Revise these lines so that every "absolute pixels" becomes "whole pixels", and leave everything else unchanged.
+ + + +
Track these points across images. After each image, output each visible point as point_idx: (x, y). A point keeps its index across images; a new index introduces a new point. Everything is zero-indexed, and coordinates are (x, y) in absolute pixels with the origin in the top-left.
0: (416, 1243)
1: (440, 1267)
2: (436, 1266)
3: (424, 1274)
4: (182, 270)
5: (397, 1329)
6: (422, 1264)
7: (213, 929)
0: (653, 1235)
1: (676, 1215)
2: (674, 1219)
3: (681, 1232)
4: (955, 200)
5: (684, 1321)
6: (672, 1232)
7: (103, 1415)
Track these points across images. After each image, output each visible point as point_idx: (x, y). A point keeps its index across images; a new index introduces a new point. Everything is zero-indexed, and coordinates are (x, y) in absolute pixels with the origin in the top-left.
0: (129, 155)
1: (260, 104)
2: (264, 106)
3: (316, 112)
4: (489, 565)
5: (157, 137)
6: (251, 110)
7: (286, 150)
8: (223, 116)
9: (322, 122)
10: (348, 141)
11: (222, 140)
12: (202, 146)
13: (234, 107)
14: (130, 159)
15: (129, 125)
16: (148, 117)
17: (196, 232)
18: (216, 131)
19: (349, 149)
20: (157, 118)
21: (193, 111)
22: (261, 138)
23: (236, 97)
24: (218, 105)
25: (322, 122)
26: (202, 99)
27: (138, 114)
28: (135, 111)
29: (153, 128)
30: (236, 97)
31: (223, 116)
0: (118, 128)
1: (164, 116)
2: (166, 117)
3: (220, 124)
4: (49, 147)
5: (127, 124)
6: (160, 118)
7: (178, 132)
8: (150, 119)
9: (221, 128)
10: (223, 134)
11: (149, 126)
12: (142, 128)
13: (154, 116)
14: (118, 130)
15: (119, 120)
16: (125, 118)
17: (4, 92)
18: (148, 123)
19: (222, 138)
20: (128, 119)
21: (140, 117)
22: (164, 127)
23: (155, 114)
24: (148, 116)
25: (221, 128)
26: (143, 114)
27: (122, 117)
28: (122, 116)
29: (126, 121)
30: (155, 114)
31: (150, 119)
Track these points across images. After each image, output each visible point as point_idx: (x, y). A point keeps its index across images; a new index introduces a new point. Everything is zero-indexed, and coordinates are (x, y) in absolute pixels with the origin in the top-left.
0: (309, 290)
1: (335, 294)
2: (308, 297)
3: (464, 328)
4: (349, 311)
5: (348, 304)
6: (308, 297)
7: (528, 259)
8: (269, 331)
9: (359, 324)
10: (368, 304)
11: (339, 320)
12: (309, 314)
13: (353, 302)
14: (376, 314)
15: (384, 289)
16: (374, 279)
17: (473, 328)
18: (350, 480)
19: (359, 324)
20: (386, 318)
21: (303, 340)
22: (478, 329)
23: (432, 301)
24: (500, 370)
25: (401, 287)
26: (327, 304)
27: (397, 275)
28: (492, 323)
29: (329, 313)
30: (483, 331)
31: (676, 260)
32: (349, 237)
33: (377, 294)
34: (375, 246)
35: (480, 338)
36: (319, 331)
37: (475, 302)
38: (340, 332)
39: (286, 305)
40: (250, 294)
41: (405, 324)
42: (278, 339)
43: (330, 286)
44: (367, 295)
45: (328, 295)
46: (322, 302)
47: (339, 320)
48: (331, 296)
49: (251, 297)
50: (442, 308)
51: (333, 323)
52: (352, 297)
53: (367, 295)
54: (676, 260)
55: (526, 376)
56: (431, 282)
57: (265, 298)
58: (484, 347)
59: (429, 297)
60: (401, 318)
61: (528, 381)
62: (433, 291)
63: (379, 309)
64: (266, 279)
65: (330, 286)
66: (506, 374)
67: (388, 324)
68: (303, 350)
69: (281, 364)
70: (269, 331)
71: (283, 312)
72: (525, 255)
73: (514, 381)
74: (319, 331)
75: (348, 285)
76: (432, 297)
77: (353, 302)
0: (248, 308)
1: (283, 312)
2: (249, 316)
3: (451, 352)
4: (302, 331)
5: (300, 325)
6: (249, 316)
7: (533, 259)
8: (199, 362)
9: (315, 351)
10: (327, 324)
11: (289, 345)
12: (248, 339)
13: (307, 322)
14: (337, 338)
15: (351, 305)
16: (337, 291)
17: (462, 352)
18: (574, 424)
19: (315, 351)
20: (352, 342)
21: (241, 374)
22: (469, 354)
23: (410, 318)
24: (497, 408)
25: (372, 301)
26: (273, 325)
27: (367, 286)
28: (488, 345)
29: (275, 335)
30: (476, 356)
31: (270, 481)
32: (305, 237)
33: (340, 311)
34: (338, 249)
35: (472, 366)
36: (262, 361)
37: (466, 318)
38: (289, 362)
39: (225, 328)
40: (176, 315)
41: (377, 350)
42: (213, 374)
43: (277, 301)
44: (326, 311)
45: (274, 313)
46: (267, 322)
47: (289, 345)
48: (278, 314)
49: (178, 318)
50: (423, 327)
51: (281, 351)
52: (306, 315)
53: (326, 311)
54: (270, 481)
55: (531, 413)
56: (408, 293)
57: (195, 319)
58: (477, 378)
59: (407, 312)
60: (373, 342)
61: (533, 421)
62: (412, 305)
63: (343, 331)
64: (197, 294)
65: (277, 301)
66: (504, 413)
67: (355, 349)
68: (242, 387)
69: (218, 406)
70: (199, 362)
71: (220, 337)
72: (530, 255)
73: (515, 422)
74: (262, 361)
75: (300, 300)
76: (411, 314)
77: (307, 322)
+ + + +
### Result
Track these points across images. After each image, output each visible point as point_idx: (x, y). A point keeps its index across images; a new index introduces a new point. Everything is zero-indexed, and coordinates are (x, y) in whole pixels with the origin in the top-left.
0: (416, 1243)
1: (440, 1267)
2: (436, 1266)
3: (424, 1274)
4: (182, 270)
5: (397, 1329)
6: (422, 1264)
7: (213, 929)
0: (653, 1235)
1: (676, 1215)
2: (674, 1219)
3: (681, 1232)
4: (955, 200)
5: (684, 1321)
6: (672, 1232)
7: (103, 1415)
Track these points across images. After each image, output each visible point as point_idx: (x, y). A point keeps its index across images; a new index introduces a new point. Everything is zero-indexed, and coordinates are (x, y) in whole pixels with the origin in the top-left.
0: (129, 155)
1: (260, 104)
2: (264, 106)
3: (316, 112)
4: (489, 565)
5: (157, 137)
6: (251, 110)
7: (286, 150)
8: (223, 116)
9: (322, 122)
10: (348, 141)
11: (222, 140)
12: (202, 146)
13: (234, 107)
14: (130, 159)
15: (129, 125)
16: (148, 117)
17: (196, 232)
18: (216, 131)
19: (349, 149)
20: (157, 118)
21: (193, 111)
22: (261, 138)
23: (236, 97)
24: (218, 105)
25: (322, 122)
26: (202, 99)
27: (138, 114)
28: (135, 111)
29: (153, 128)
30: (236, 97)
31: (223, 116)
0: (118, 128)
1: (164, 116)
2: (166, 117)
3: (220, 124)
4: (49, 147)
5: (127, 124)
6: (160, 118)
7: (178, 132)
8: (150, 119)
9: (221, 128)
10: (223, 134)
11: (149, 126)
12: (142, 128)
13: (154, 116)
14: (118, 130)
15: (119, 120)
16: (125, 118)
17: (4, 92)
18: (148, 123)
19: (222, 138)
20: (128, 119)
21: (140, 117)
22: (164, 127)
23: (155, 114)
24: (148, 116)
25: (221, 128)
26: (143, 114)
27: (122, 117)
28: (122, 116)
29: (126, 121)
30: (155, 114)
31: (150, 119)
Track these points across images. After each image, output each visible point as point_idx: (x, y). A point keeps its index across images; a new index introduces a new point. Everything is zero-indexed, and coordinates are (x, y) in whole pixels with the origin in the top-left.
0: (309, 290)
1: (335, 294)
2: (308, 297)
3: (464, 328)
4: (349, 311)
5: (348, 304)
6: (308, 297)
7: (528, 259)
8: (269, 331)
9: (359, 324)
10: (368, 304)
11: (339, 320)
12: (309, 314)
13: (353, 302)
14: (376, 314)
15: (384, 289)
16: (374, 279)
17: (473, 328)
18: (350, 480)
19: (359, 324)
20: (386, 318)
21: (303, 340)
22: (478, 329)
23: (432, 301)
24: (500, 370)
25: (401, 287)
26: (327, 304)
27: (397, 275)
28: (492, 323)
29: (329, 313)
30: (483, 331)
31: (676, 260)
32: (349, 237)
33: (377, 294)
34: (375, 246)
35: (480, 338)
36: (319, 331)
37: (475, 302)
38: (340, 332)
39: (286, 305)
40: (250, 294)
41: (405, 324)
42: (278, 339)
43: (330, 286)
44: (367, 295)
45: (328, 295)
46: (322, 302)
47: (339, 320)
48: (331, 296)
49: (251, 297)
50: (442, 308)
51: (333, 323)
52: (352, 297)
53: (367, 295)
54: (676, 260)
55: (526, 376)
56: (431, 282)
57: (265, 298)
58: (484, 347)
59: (429, 297)
60: (401, 318)
61: (528, 381)
62: (433, 291)
63: (379, 309)
64: (266, 279)
65: (330, 286)
66: (506, 374)
67: (388, 324)
68: (303, 350)
69: (281, 364)
70: (269, 331)
71: (283, 312)
72: (525, 255)
73: (514, 381)
74: (319, 331)
75: (348, 285)
76: (432, 297)
77: (353, 302)
0: (248, 308)
1: (283, 312)
2: (249, 316)
3: (451, 352)
4: (302, 331)
5: (300, 325)
6: (249, 316)
7: (533, 259)
8: (199, 362)
9: (315, 351)
10: (327, 324)
11: (289, 345)
12: (248, 339)
13: (307, 322)
14: (337, 338)
15: (351, 305)
16: (337, 291)
17: (462, 352)
18: (574, 424)
19: (315, 351)
20: (352, 342)
21: (241, 374)
22: (469, 354)
23: (410, 318)
24: (497, 408)
25: (372, 301)
26: (273, 325)
27: (367, 286)
28: (488, 345)
29: (275, 335)
30: (476, 356)
31: (270, 481)
32: (305, 237)
33: (340, 311)
34: (338, 249)
35: (472, 366)
36: (262, 361)
37: (466, 318)
38: (289, 362)
39: (225, 328)
40: (176, 315)
41: (377, 350)
42: (213, 374)
43: (277, 301)
44: (326, 311)
45: (274, 313)
46: (267, 322)
47: (289, 345)
48: (278, 314)
49: (178, 318)
50: (423, 327)
51: (281, 351)
52: (306, 315)
53: (326, 311)
54: (270, 481)
55: (531, 413)
56: (408, 293)
57: (195, 319)
58: (477, 378)
59: (407, 312)
60: (373, 342)
61: (533, 421)
62: (412, 305)
63: (343, 331)
64: (197, 294)
65: (277, 301)
66: (504, 413)
67: (355, 349)
68: (242, 387)
69: (218, 406)
70: (199, 362)
71: (220, 337)
72: (530, 255)
73: (515, 422)
74: (262, 361)
75: (300, 300)
76: (411, 314)
77: (307, 322)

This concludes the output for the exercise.